What this task involves:
In the entries below, begin at the line that has "(717, 389) = (193, 145): pink", stop after the line that has "(414, 340) = (350, 450): pink", and output those lines exactly with no pictures.

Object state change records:
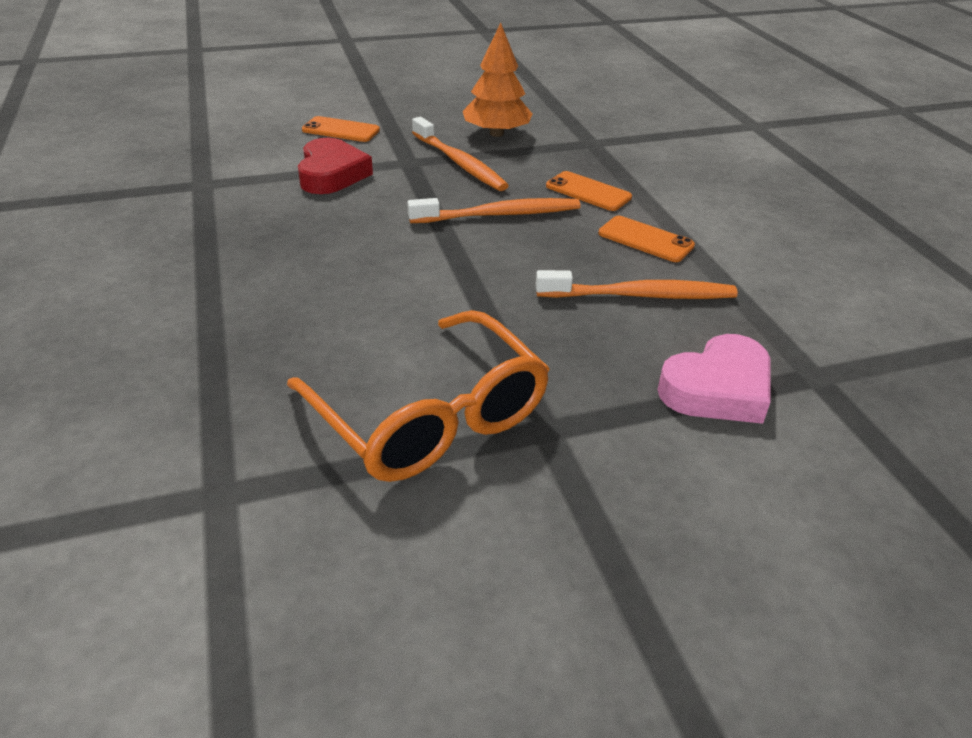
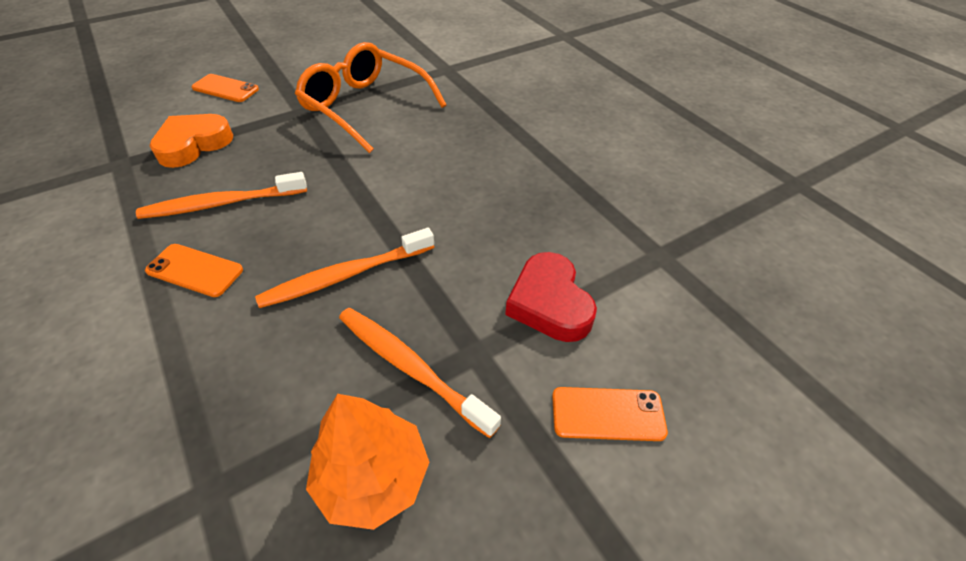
camera: 165 degrees right, 10 degrees up
(588, 192) = (241, 341): orange phone -> orange phone (225, 88)
(717, 389) = (193, 145): pink heart -> orange heart

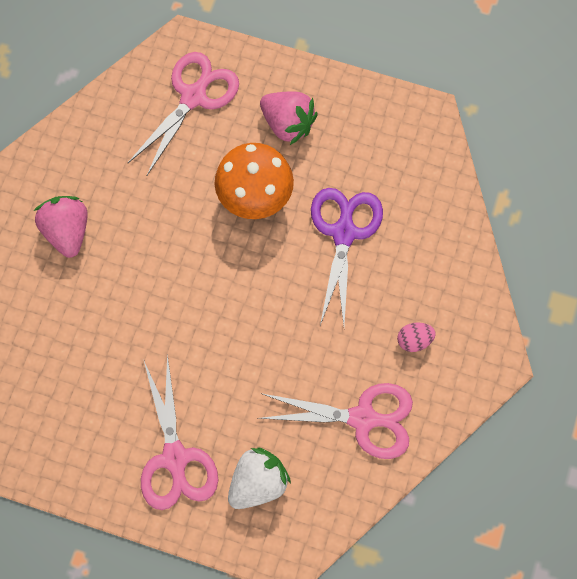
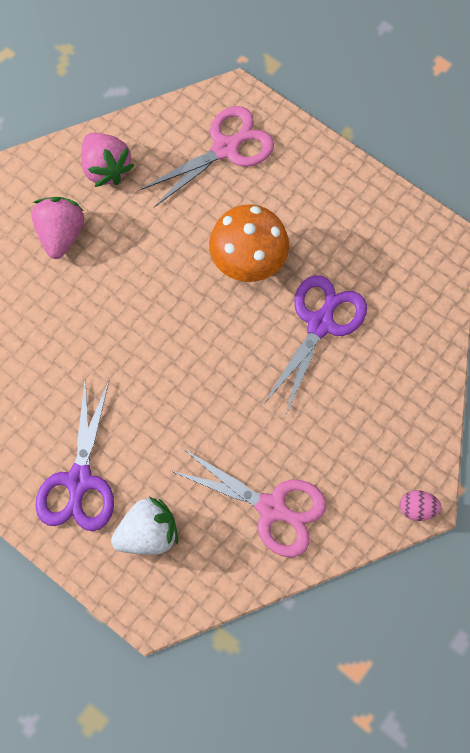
camera: 20 degrees right, 0 degrees up
(175, 459) = (79, 481): pink scissors -> purple scissors
(288, 124) = (305, 203): pink strawberry -> pink strawberry (106, 168)
(414, 340) = (350, 450): pink egg -> pink egg (417, 508)

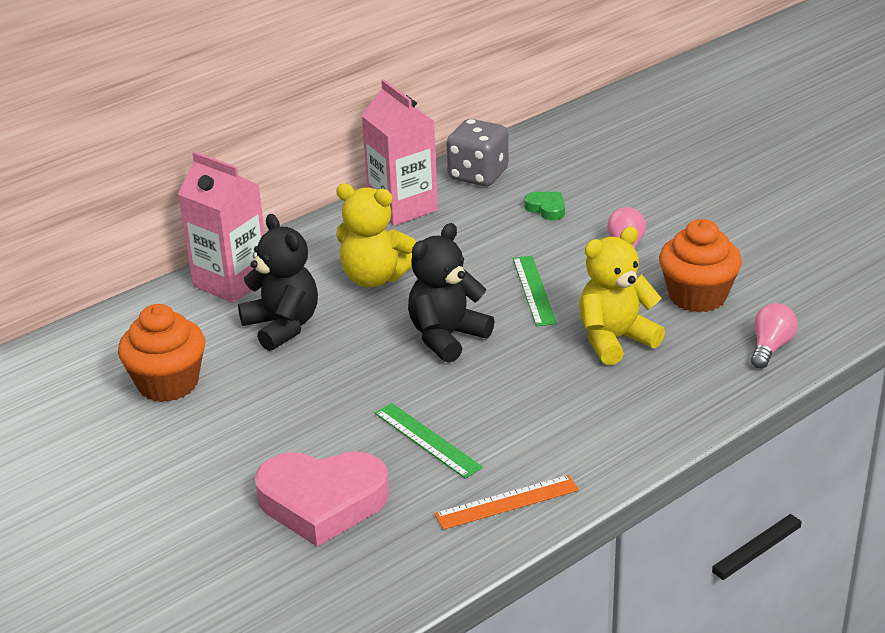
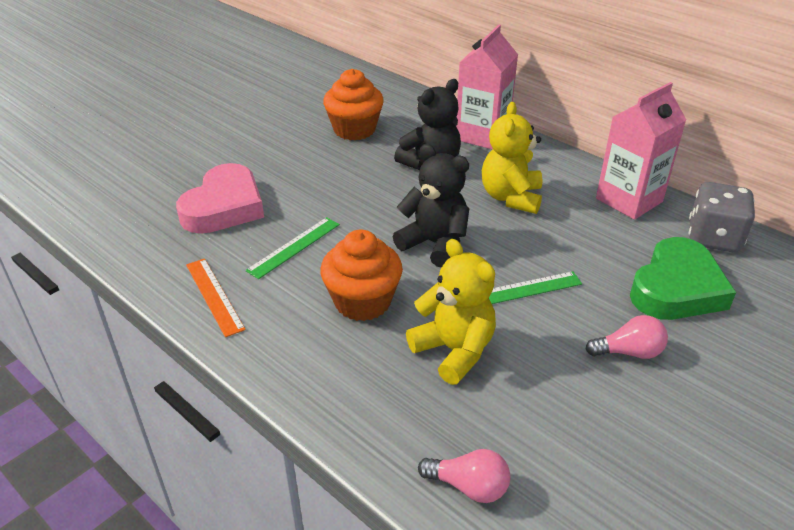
camera: 80 degrees right, 5 degrees up
(322, 502) = (224, 207): pink heart -> pink heart turned 150 degrees counterclockwise
(546, 208) = (676, 288): green heart -> green heart, size x2.25
(697, 296) = (554, 416): orange cupcake -> orange cupcake (362, 301)

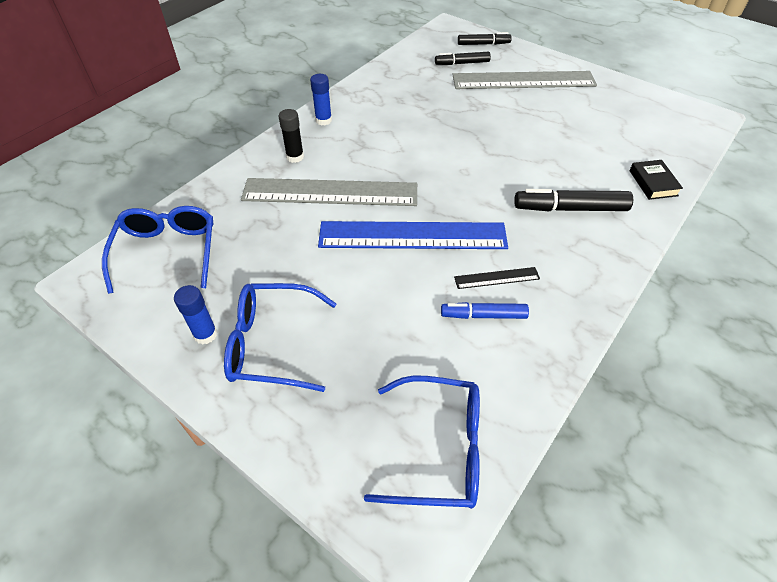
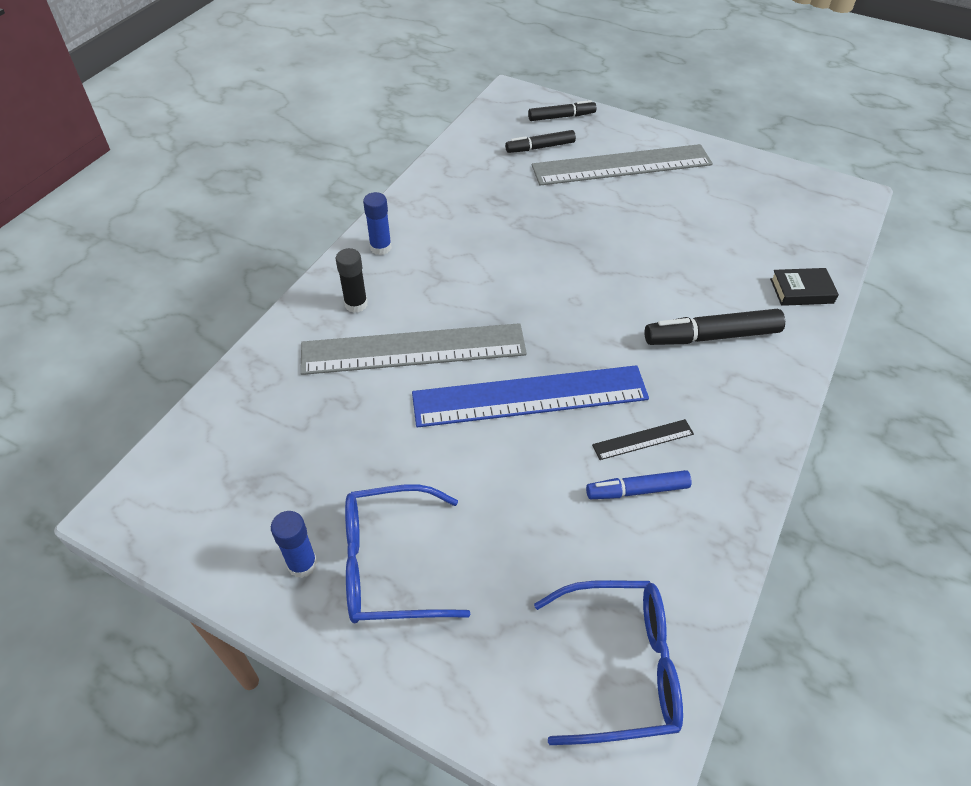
camera: 10 degrees left, 0 degrees up
(167, 252) = (222, 459): blue glasses -> none
(653, 183) = (801, 291): black book -> black book turned 75 degrees counterclockwise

Exercise answer:
(717, 389) = (193, 145): pink heart -> orange heart

camera: 20 degrees right, 0 degrees up
(175, 459) = (79, 481): pink scissors -> purple scissors
(288, 124) = (305, 203): pink strawberry -> pink strawberry (106, 168)
(414, 340) = (350, 450): pink egg -> pink egg (417, 508)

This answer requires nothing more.